== SOURCE MATERIAL ==
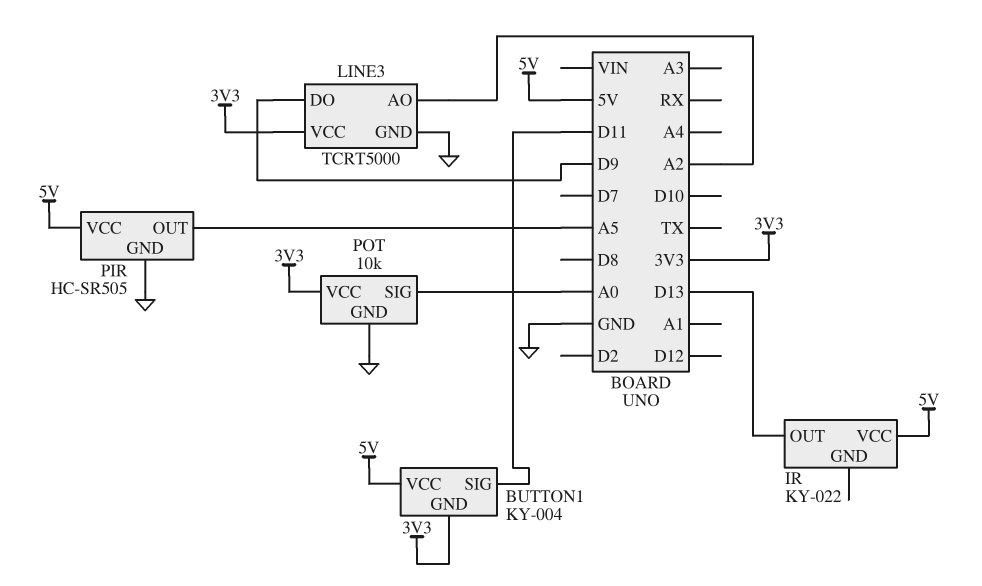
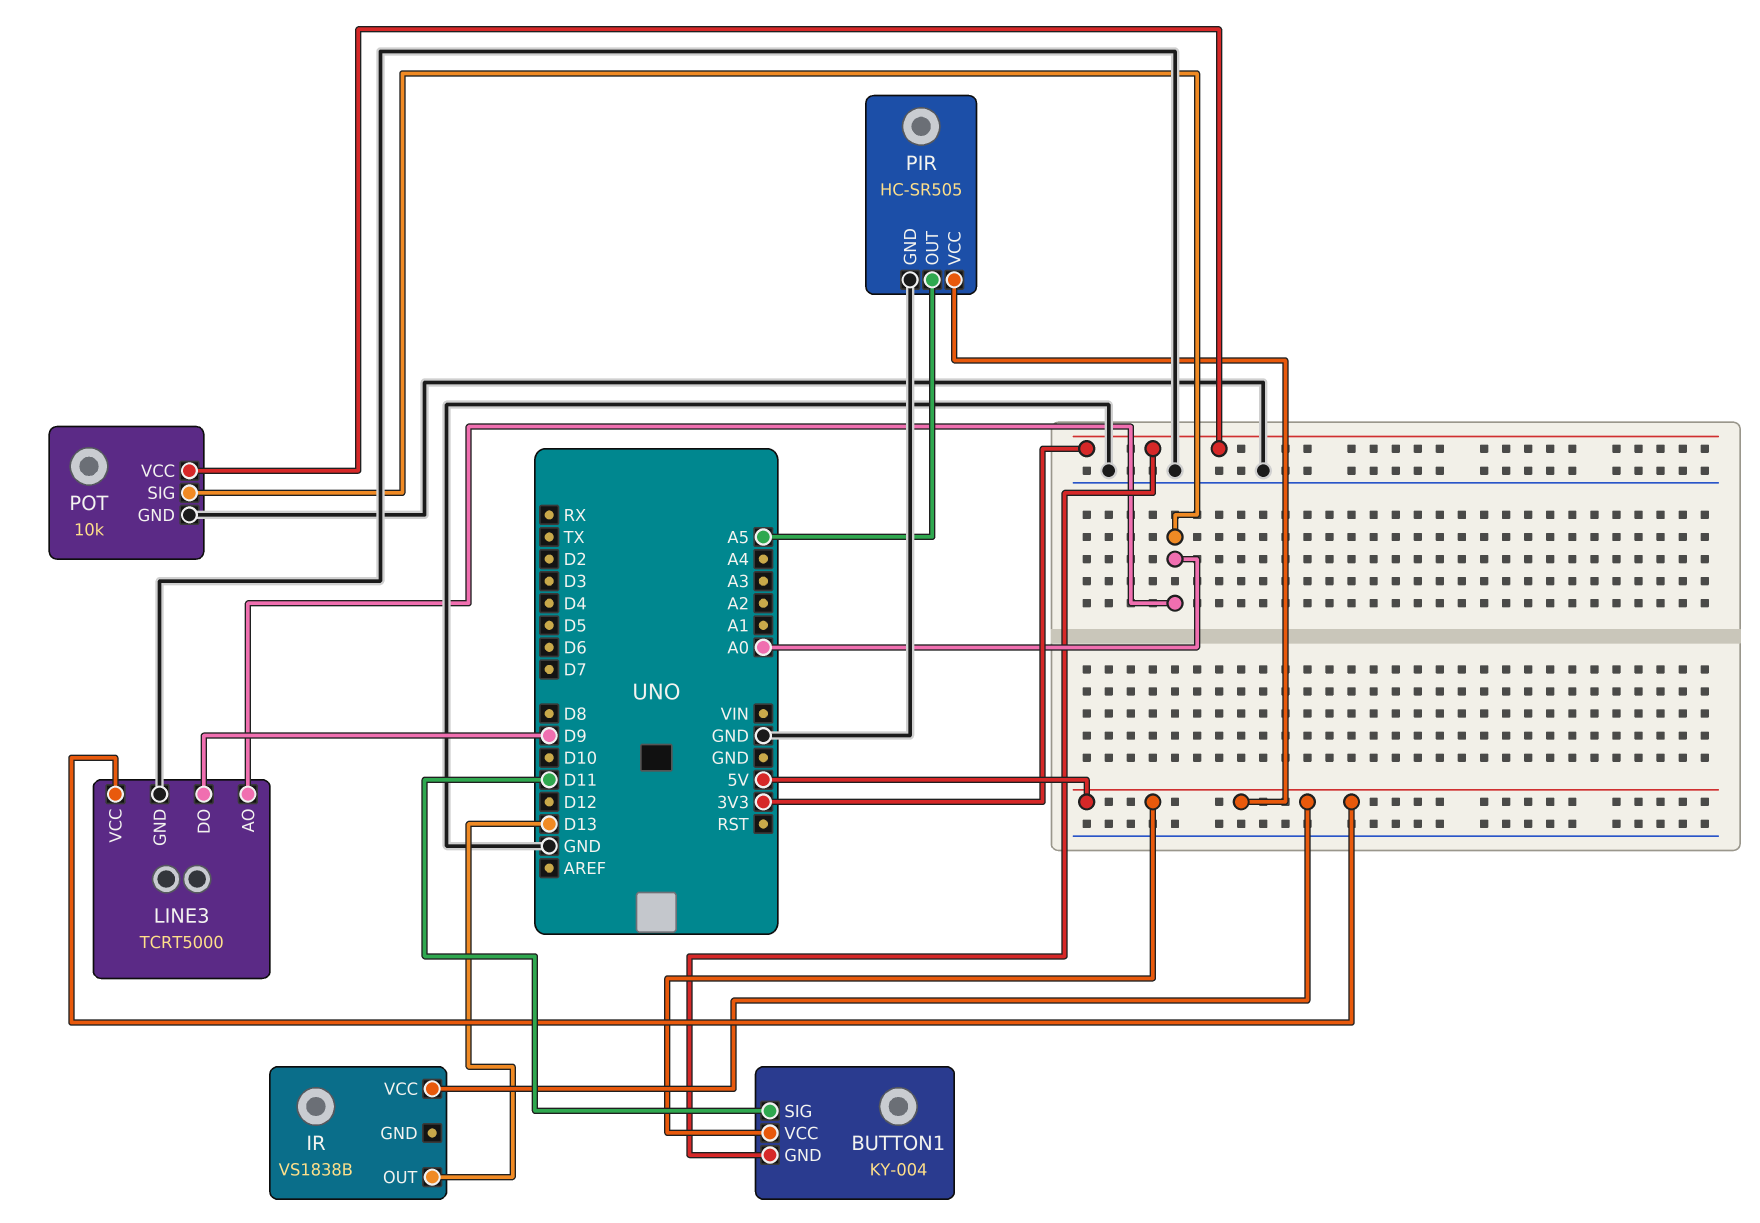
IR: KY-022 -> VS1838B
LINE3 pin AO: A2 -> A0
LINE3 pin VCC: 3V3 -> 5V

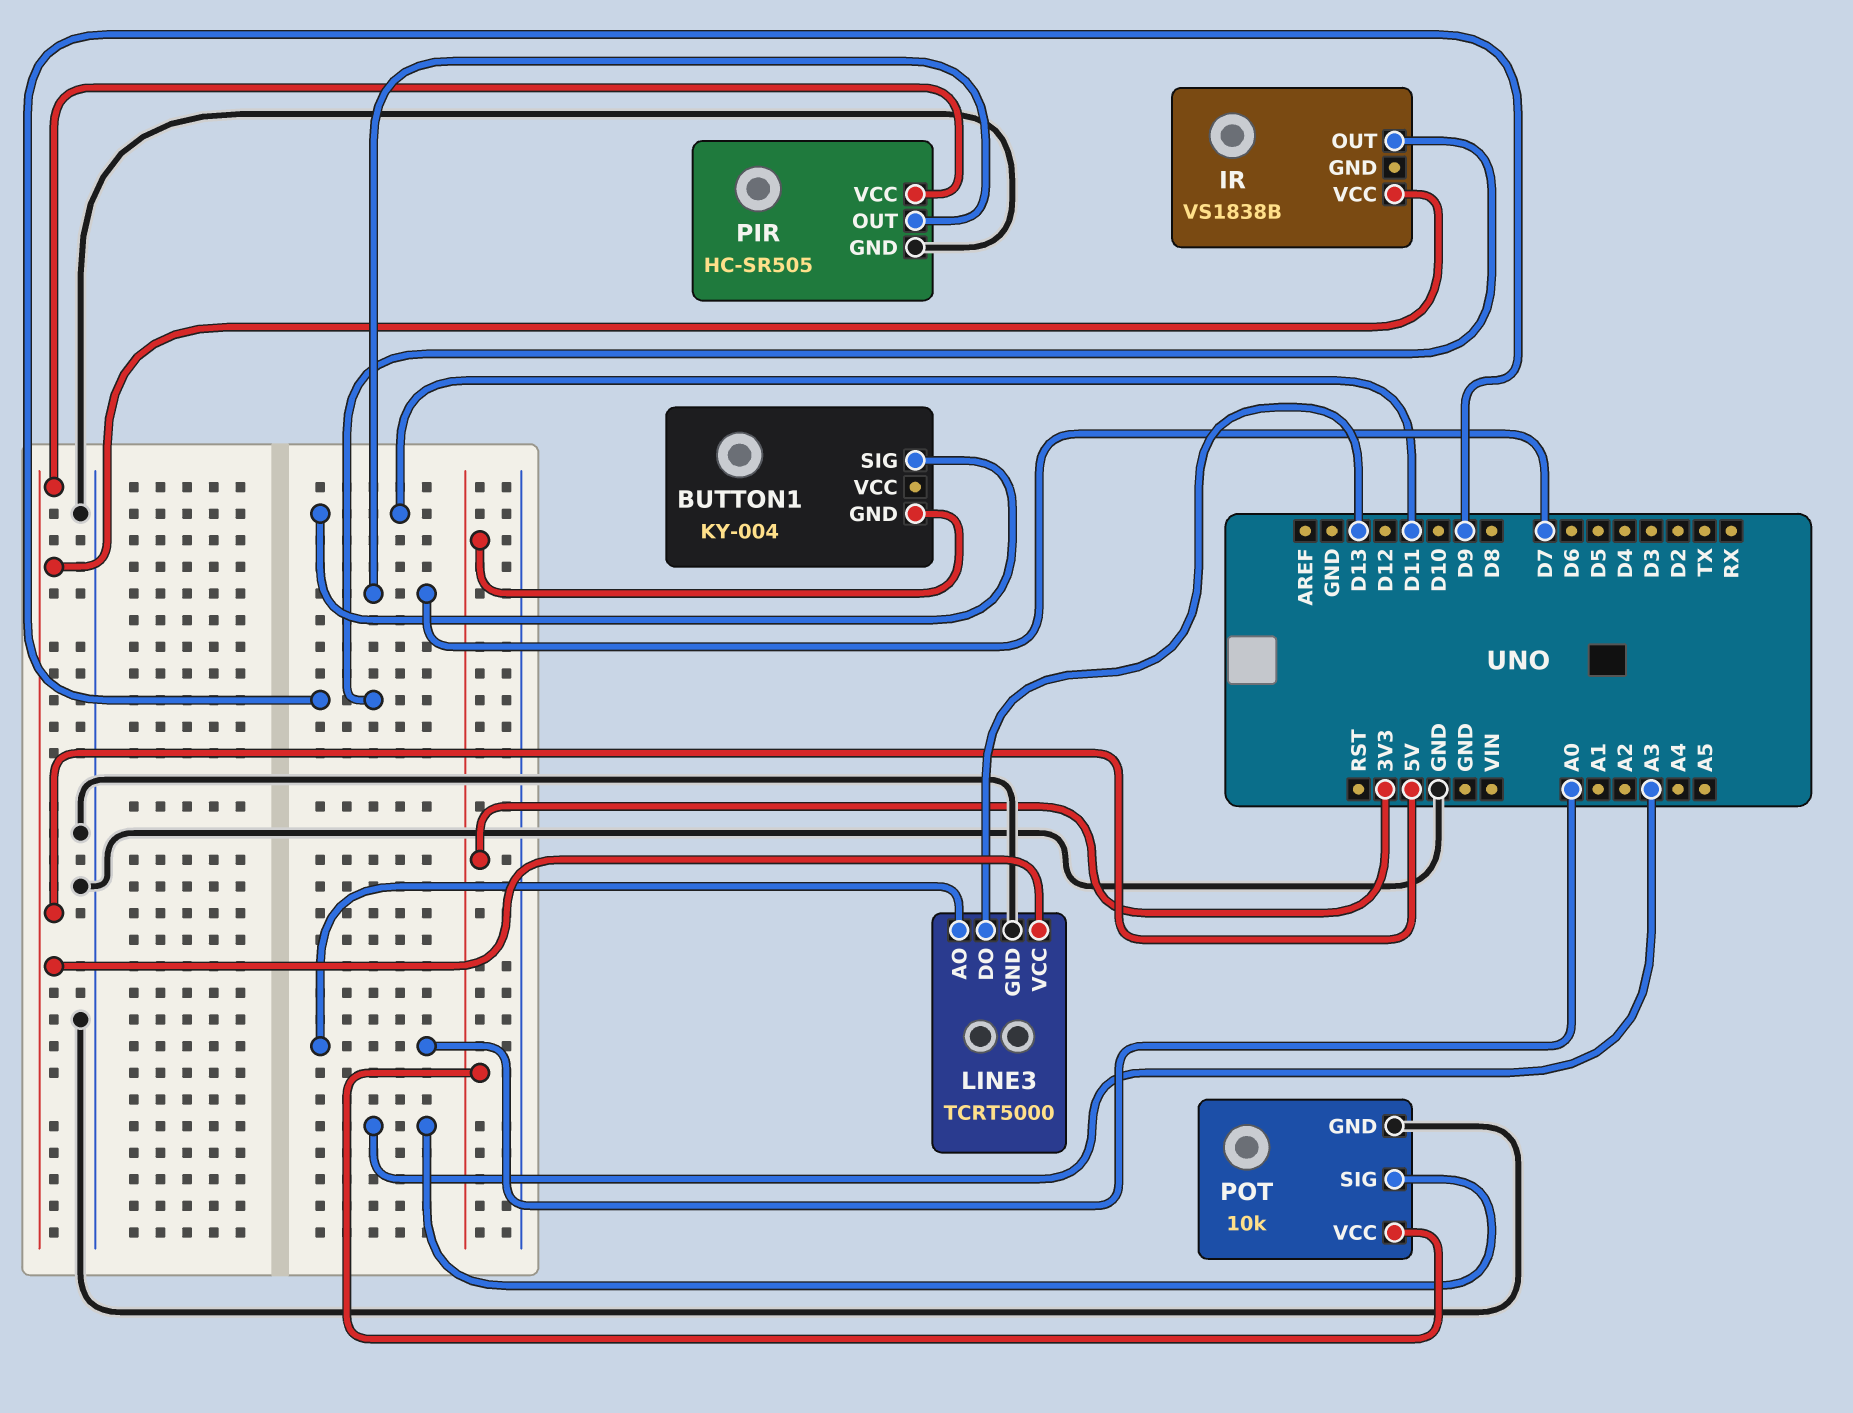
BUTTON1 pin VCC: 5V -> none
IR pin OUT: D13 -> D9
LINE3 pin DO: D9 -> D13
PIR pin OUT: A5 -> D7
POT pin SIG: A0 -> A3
===
> [WORK ITEM]
The required output is every line from the one containing "LINE3 pin AO: A2 -> A0" through the last line of the records, inclusive, reproduced exactly and without pictures.

> [WRITTEN REPLY]
LINE3 pin AO: A2 -> A0
LINE3 pin VCC: 3V3 -> 5V

BUTTON1 pin VCC: 5V -> none
IR pin OUT: D13 -> D9
LINE3 pin DO: D9 -> D13
PIR pin OUT: A5 -> D7
POT pin SIG: A0 -> A3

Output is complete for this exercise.